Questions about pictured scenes
□ □ □ □
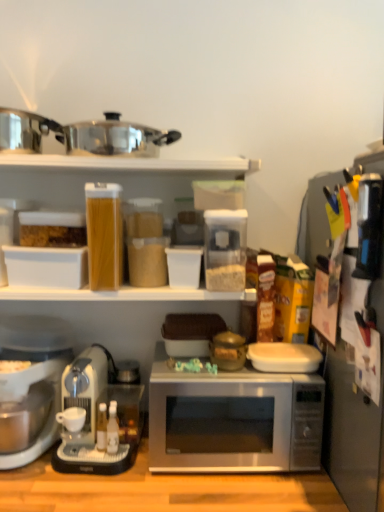
Question: Considering the relative positions of white matte coffee cup at lower left and sleek silver coffee maker at lower left, acting as the first coffee maker starting from the right, in the image provided, is white matte coffee cup at lower left to the left of sleek silver coffee maker at lower left, acting as the first coffee maker starting from the right, from the viewer's perspective?

Choices:
 (A) no
 (B) yes

Answer: (B)

Question: Is the position of white matte coffee cup at lower left less distant than that of sleek silver coffee maker at lower left, the second coffee maker positioned from the left?

Choices:
 (A) no
 (B) yes

Answer: (A)

Question: Does white matte coffee cup at lower left appear on the right side of sleek silver coffee maker at lower left, the second coffee maker positioned from the left?

Choices:
 (A) no
 (B) yes

Answer: (A)

Question: Are white matte coffee cup at lower left and sleek silver coffee maker at lower left, acting as the first coffee maker starting from the right, beside each other?

Choices:
 (A) yes
 (B) no

Answer: (A)

Question: From the image's perspective, does white matte coffee cup at lower left appear higher than sleek silver coffee maker at lower left, the second coffee maker positioned from the left?

Choices:
 (A) yes
 (B) no

Answer: (B)

Question: Considering the relative sizes of white matte coffee cup at lower left and sleek silver coffee maker at lower left, the second coffee maker positioned from the left, in the image provided, is white matte coffee cup at lower left taller than sleek silver coffee maker at lower left, the second coffee maker positioned from the left,?

Choices:
 (A) no
 (B) yes

Answer: (A)

Question: Considering the relative sizes of white plastic coffee maker at lower left, which is the 1th coffee maker from left to right, and shiny metallic pot at upper center in the image provided, is white plastic coffee maker at lower left, which is the 1th coffee maker from left to right, thinner than shiny metallic pot at upper center?

Choices:
 (A) yes
 (B) no

Answer: (B)

Question: Could you tell me if white plastic coffee maker at lower left, the second coffee maker from the right, is turned towards shiny metallic pot at upper center?

Choices:
 (A) no
 (B) yes

Answer: (A)

Question: Is white plastic coffee maker at lower left, the second coffee maker from the right, wider than shiny metallic pot at upper center?

Choices:
 (A) no
 (B) yes

Answer: (B)

Question: From the image's perspective, is white plastic coffee maker at lower left, which is the 1th coffee maker from left to right, under shiny metallic pot at upper center?

Choices:
 (A) yes
 (B) no

Answer: (A)

Question: From a real-world perspective, is white plastic coffee maker at lower left, which is the 1th coffee maker from left to right, on shiny metallic pot at upper center?

Choices:
 (A) yes
 (B) no

Answer: (B)

Question: Does white plastic coffee maker at lower left, which is the 1th coffee maker from left to right, appear on the left side of shiny metallic pot at upper center?

Choices:
 (A) yes
 (B) no

Answer: (A)

Question: Considering the relative sizes of black plastic knife block at right, the second appliance positioned from the left, and black plastic knife block at right, marked as the first appliance in a right-to-left arrangement, in the image provided, is black plastic knife block at right, the second appliance positioned from the left, shorter than black plastic knife block at right, marked as the first appliance in a right-to-left arrangement,?

Choices:
 (A) yes
 (B) no

Answer: (A)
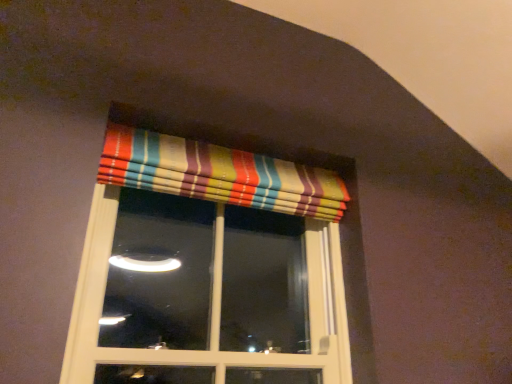
Question: From a real-world perspective, is striped fabric curtain at upper center on striped fabric valance at upper center?

Choices:
 (A) yes
 (B) no

Answer: (A)

Question: Is the surface of striped fabric curtain at upper center in direct contact with striped fabric valance at upper center?

Choices:
 (A) yes
 (B) no

Answer: (B)

Question: Is striped fabric curtain at upper center oriented towards striped fabric valance at upper center?

Choices:
 (A) no
 (B) yes

Answer: (A)

Question: Is striped fabric curtain at upper center positioned before striped fabric valance at upper center?

Choices:
 (A) no
 (B) yes

Answer: (A)

Question: Is striped fabric curtain at upper center further to camera compared to striped fabric valance at upper center?

Choices:
 (A) yes
 (B) no

Answer: (A)

Question: Is striped fabric valance at upper center a part of striped fabric curtain at upper center?

Choices:
 (A) no
 (B) yes

Answer: (A)

Question: Is striped fabric valance at upper center aimed at striped fabric curtain at upper center?

Choices:
 (A) yes
 (B) no

Answer: (A)

Question: Is striped fabric valance at upper center with striped fabric curtain at upper center?

Choices:
 (A) no
 (B) yes

Answer: (A)

Question: Is striped fabric curtain at upper center at the back of striped fabric valance at upper center?

Choices:
 (A) no
 (B) yes

Answer: (B)

Question: Does striped fabric valance at upper center have a greater height compared to striped fabric curtain at upper center?

Choices:
 (A) yes
 (B) no

Answer: (A)

Question: Considering the relative positions of striped fabric valance at upper center and striped fabric curtain at upper center in the image provided, is striped fabric valance at upper center to the left of striped fabric curtain at upper center from the viewer's perspective?

Choices:
 (A) no
 (B) yes

Answer: (B)

Question: Does striped fabric valance at upper center have a smaller size compared to striped fabric curtain at upper center?

Choices:
 (A) yes
 (B) no

Answer: (B)

Question: In terms of width, does striped fabric curtain at upper center look wider or thinner when compared to striped fabric valance at upper center?

Choices:
 (A) wide
 (B) thin

Answer: (B)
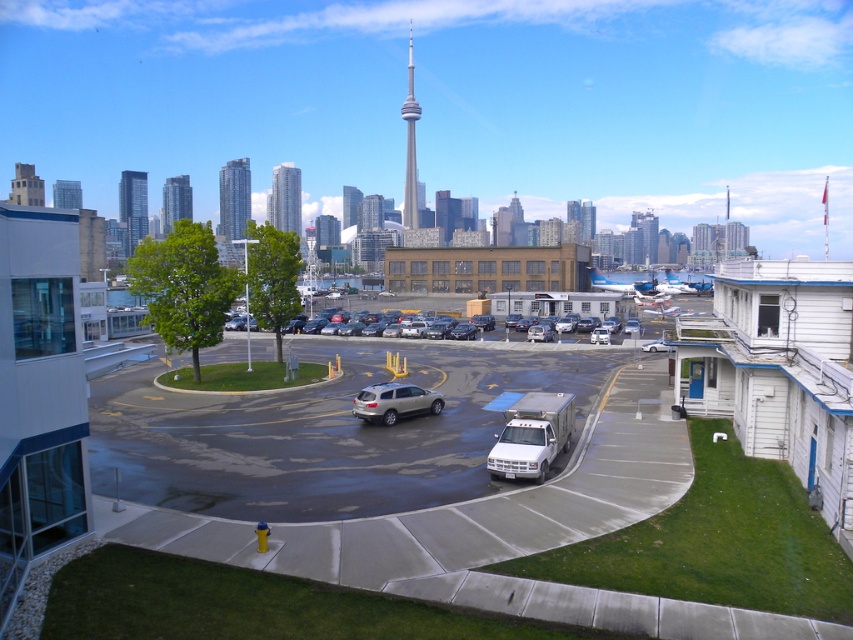
You are an architect analyzing the cityscape. You notice the silver glass skyscraper at upper left and the glassy reflective skyscraper at upper left. Which one has a greater height?

The silver glass skyscraper at upper left is taller than the glassy reflective skyscraper at upper left.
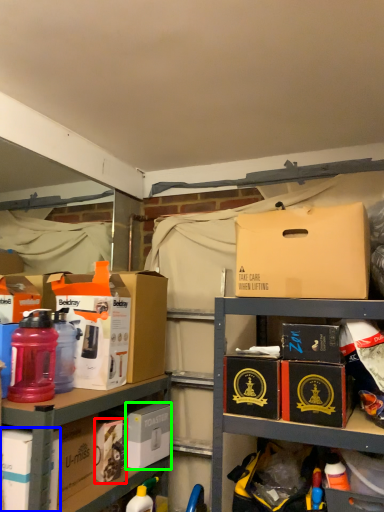
Question: Considering the real-world distances, which object is farthest from kit (highlighted by a red box)? box (highlighted by a blue box) or box (highlighted by a green box)?

Choices:
 (A) box
 (B) box

Answer: (A)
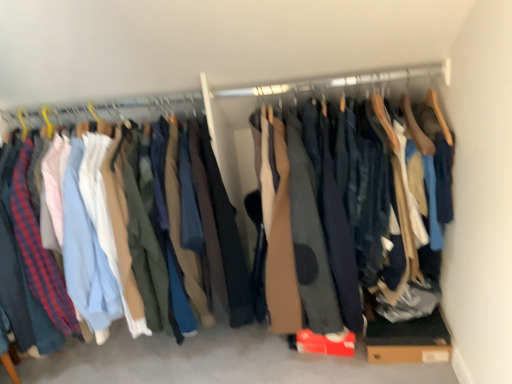
Question: From the image's perspective, relative to dark blue cotton pants at left, is brown cardboard box at lower right above or below?

Choices:
 (A) below
 (B) above

Answer: (A)

Question: Is point (446, 339) closer or farther from the camera than point (325, 230)?

Choices:
 (A) farther
 (B) closer

Answer: (A)

Question: Which object is positioned closest to the wooden hanger at upper center?

Choices:
 (A) dark gray fabric pants at center
 (B) dark blue cotton pants at left
 (C) brown cardboard box at lower right

Answer: (A)

Question: Which is nearer to the dark blue cotton pants at left?

Choices:
 (A) dark gray fabric pants at center
 (B) brown cardboard box at lower right
 (C) wooden hanger at upper center

Answer: (A)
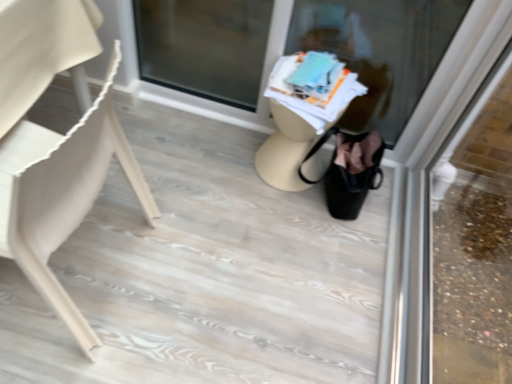
Describe the element at coordinates (475, 241) in the screenshot. I see `transparent glass door at upper right, the 2th shop window from the left` at that location.

Identify the location of transparent glass door at upper right, the 2th shop window from the left. This screenshot has height=384, width=512. (475, 241).

Does translucent glass at center, the first shop window viewed from the left, appear on the right side of transparent glass door at upper right, the 2th shop window from the left?

No.

Does translucent glass at center, the 2th shop window in the right-to-left sequence, have a smaller size compared to transparent glass door at upper right, marked as the first shop window in a right-to-left arrangement?

No, translucent glass at center, the 2th shop window in the right-to-left sequence, is not smaller than transparent glass door at upper right, marked as the first shop window in a right-to-left arrangement.

Is translucent glass at center, the 2th shop window in the right-to-left sequence, next to transparent glass door at upper right, the 2th shop window from the left?

No, translucent glass at center, the 2th shop window in the right-to-left sequence, is not with transparent glass door at upper right, the 2th shop window from the left.

Which of these two, translucent glass at center, the first shop window viewed from the left, or transparent glass door at upper right, marked as the first shop window in a right-to-left arrangement, is thinner?

With smaller width is transparent glass door at upper right, marked as the first shop window in a right-to-left arrangement.

Is beige matte table at center wider than matte beige chair at left?

In fact, beige matte table at center might be narrower than matte beige chair at left.

Between point (293, 132) and point (39, 260), which one is positioned behind?

Positioned behind is point (293, 132).

What's the angular difference between beige matte table at center and matte beige chair at left's facing directions?

88.9 degrees.

From the picture: Is beige matte table at center oriented away from matte beige chair at left?

beige matte table at center is not turned away from matte beige chair at left.

In the scene shown: Is transparent glass door at upper right, the 2th shop window from the left, in front of or behind beige matte table at center in the image?

In the image, transparent glass door at upper right, the 2th shop window from the left, appears in front of beige matte table at center.

Is point (489, 353) closer or farther from the camera than point (303, 139)?

Point (489, 353) is positioned closer to the camera compared to point (303, 139).

Between transparent glass door at upper right, the 2th shop window from the left, and beige matte table at center, which one has less height?

Standing shorter between the two is beige matte table at center.

From a real-world perspective, starting from the beige matte table at center, which shop window is the 2nd one vertically above it? Please provide its 2D coordinates.

[(475, 241)]

Considering the relative sizes of matte beige chair at left and transparent glass door at upper right, marked as the first shop window in a right-to-left arrangement, in the image provided, is matte beige chair at left bigger than transparent glass door at upper right, marked as the first shop window in a right-to-left arrangement,?

Indeed, matte beige chair at left has a larger size compared to transparent glass door at upper right, marked as the first shop window in a right-to-left arrangement.

How much distance is there between matte beige chair at left and transparent glass door at upper right, marked as the first shop window in a right-to-left arrangement?

matte beige chair at left is 1.35 meters from transparent glass door at upper right, marked as the first shop window in a right-to-left arrangement.

Locate an element on the screen. This screenshot has height=384, width=512. shop window that is the 2nd one when counting rightward from the matte beige chair at left is located at coordinates (475, 241).

Which is more to the right, matte beige chair at left or transparent glass door at upper right, the 2th shop window from the left?

transparent glass door at upper right, the 2th shop window from the left, is more to the right.

Is point (302, 135) positioned behind point (503, 192)?

No, (302, 135) is in front of (503, 192).

From the image's perspective, is beige matte table at center located beneath transparent glass door at upper right, the 2th shop window from the left?

No, from the image's perspective, beige matte table at center is not below transparent glass door at upper right, the 2th shop window from the left.

Which is behind, beige matte table at center or transparent glass door at upper right, marked as the first shop window in a right-to-left arrangement?

beige matte table at center is further from the camera.

What are the coordinates of `table above the transparent glass door at upper right, the 2th shop window from the left (from the image's perspective)` in the screenshot? It's located at (285, 150).

Find the location of a particular element. the 1st shop window in front when counting from the beige matte table at center is located at coordinates (379, 51).

From a real-world perspective, is translucent glass at center, the 2th shop window in the right-to-left sequence, physically below beige matte table at center?

No, from a real-world perspective, translucent glass at center, the 2th shop window in the right-to-left sequence, is not beneath beige matte table at center.

Can you confirm if translucent glass at center, the first shop window viewed from the left, is shorter than beige matte table at center?

No.

Is the depth of beige matte table at center greater than that of translucent glass at center, the 2th shop window in the right-to-left sequence?

Yes, beige matte table at center is further from the camera.

Between point (294, 160) and point (251, 2), which one is positioned in front?

Positioned in front is point (294, 160).

Considering the sizes of objects beige matte table at center and translucent glass at center, the first shop window viewed from the left, in the image provided, who is shorter, beige matte table at center or translucent glass at center, the first shop window viewed from the left,?

beige matte table at center.

The height and width of the screenshot is (384, 512). In order to click on shop window that is behind the transparent glass door at upper right, marked as the first shop window in a right-to-left arrangement in this screenshot , I will do pyautogui.click(x=379, y=51).

Image resolution: width=512 pixels, height=384 pixels. In order to click on table above the matte beige chair at left (from the image's perspective) in this screenshot , I will do `click(285, 150)`.

Which object lies further to the anchor point matte beige chair at left, transparent glass door at upper right, the 2th shop window from the left, or translucent glass at center, the 2th shop window in the right-to-left sequence?

Among the two, transparent glass door at upper right, the 2th shop window from the left, is located further to matte beige chair at left.

When comparing their distances from translucent glass at center, the first shop window viewed from the left, does beige matte table at center or matte beige chair at left seem closer?

Based on the image, beige matte table at center appears to be nearer to translucent glass at center, the first shop window viewed from the left.

Based on their spatial positions, is transparent glass door at upper right, marked as the first shop window in a right-to-left arrangement, or beige matte table at center closer to matte beige chair at left?

The object closer to matte beige chair at left is beige matte table at center.

From the picture: Based on their spatial positions, is translucent glass at center, the 2th shop window in the right-to-left sequence, or beige matte table at center closer to transparent glass door at upper right, the 2th shop window from the left?

translucent glass at center, the 2th shop window in the right-to-left sequence, is positioned closer to the anchor transparent glass door at upper right, the 2th shop window from the left.

When comparing their distances from transparent glass door at upper right, marked as the first shop window in a right-to-left arrangement, does beige matte table at center or translucent glass at center, the first shop window viewed from the left, seem closer?

The object closer to transparent glass door at upper right, marked as the first shop window in a right-to-left arrangement, is translucent glass at center, the first shop window viewed from the left.

When comparing their distances from beige matte table at center, does matte beige chair at left or transparent glass door at upper right, marked as the first shop window in a right-to-left arrangement, seem further?

transparent glass door at upper right, marked as the first shop window in a right-to-left arrangement, lies further to beige matte table at center than the other object.

Based on their spatial positions, is matte beige chair at left or translucent glass at center, the first shop window viewed from the left, closer to transparent glass door at upper right, marked as the first shop window in a right-to-left arrangement?

translucent glass at center, the first shop window viewed from the left.

Based on their spatial positions, is matte beige chair at left or translucent glass at center, the 2th shop window in the right-to-left sequence, further from beige matte table at center?

matte beige chair at left.

You are a GUI agent. You are given a task and a screenshot of the screen. Output one action in this format:
    pyautogui.click(x=<x>, y=<y>)
    Task: Click on the table between matte beige chair at left and transparent glass door at upper right, the 2th shop window from the left, from left to right
    Image resolution: width=512 pixels, height=384 pixels.
    Given the screenshot: What is the action you would take?
    pyautogui.click(x=285, y=150)

Where is `shop window between matte beige chair at left and beige matte table at center in the horizontal direction`? The image size is (512, 384). shop window between matte beige chair at left and beige matte table at center in the horizontal direction is located at coordinates (379, 51).

Locate an element on the screen. This screenshot has width=512, height=384. shop window between matte beige chair at left and transparent glass door at upper right, the 2th shop window from the left, from left to right is located at coordinates (379, 51).

Locate an element on the screen. shop window between transparent glass door at upper right, the 2th shop window from the left, and beige matte table at center from front to back is located at coordinates (379, 51).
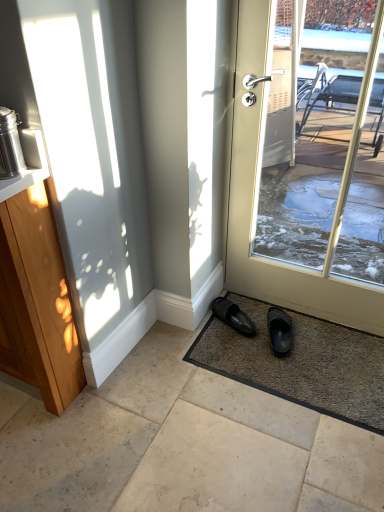
Identify the location of vacant space underneath brown textured mat at lower center (from a real-world perspective). This screenshot has height=512, width=384. (304, 365).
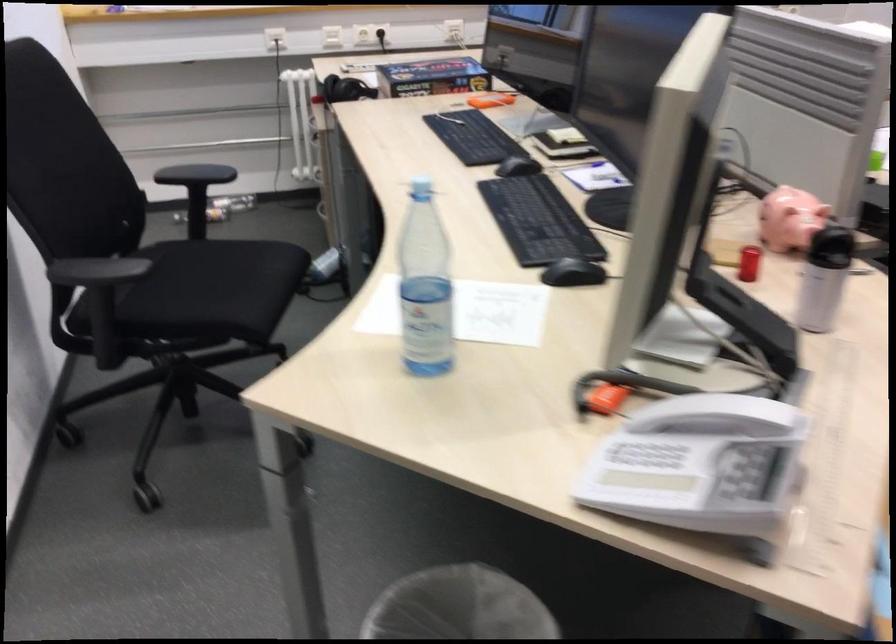
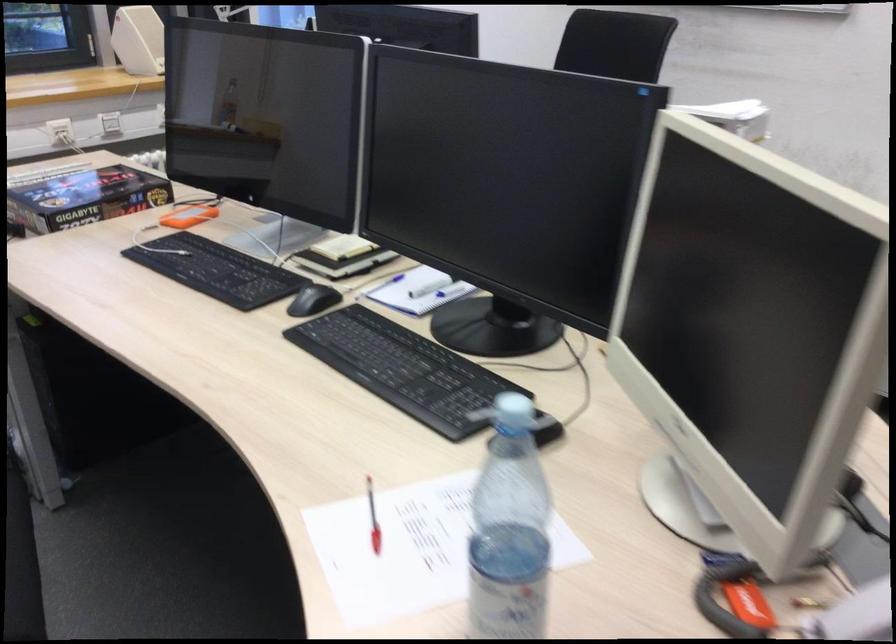
Locate, in the second image, the point that corresponds to point 510,163 in the first image.

(313, 299)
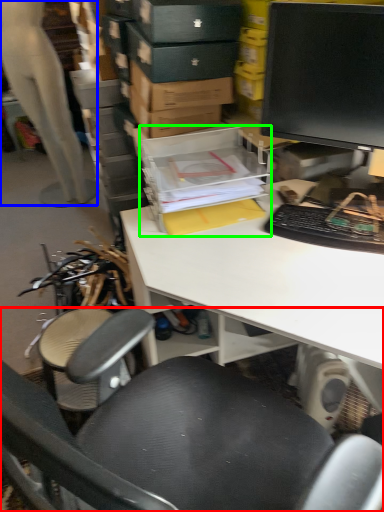
Question: Which object is positioned farthest from chair (highlighted by a red box)? Select from person (highlighted by a blue box) and storage box (highlighted by a green box).

Choices:
 (A) person
 (B) storage box

Answer: (A)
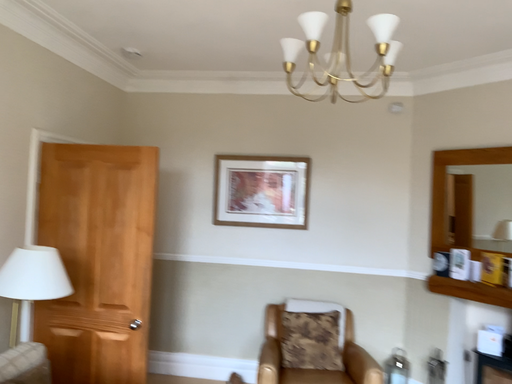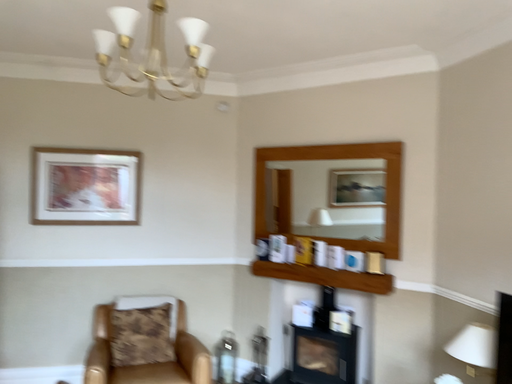
Question: Which way did the camera rotate in the video?

Choices:
 (A) rotated left
 (B) rotated right

Answer: (B)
□ □ □ □
Swap "translucent glass" for "frosted glass" in the listing lines from the line with "right-to-left sequence, next" up to and including the line with "is not with", and give back only those lines with everything else unchanged.

Is frosted glass at center, the 2th shop window in the right-to-left sequence, next to transparent glass door at upper right, the 2th shop window from the left?

No, frosted glass at center, the 2th shop window in the right-to-left sequence, is not with transparent glass door at upper right, the 2th shop window from the left.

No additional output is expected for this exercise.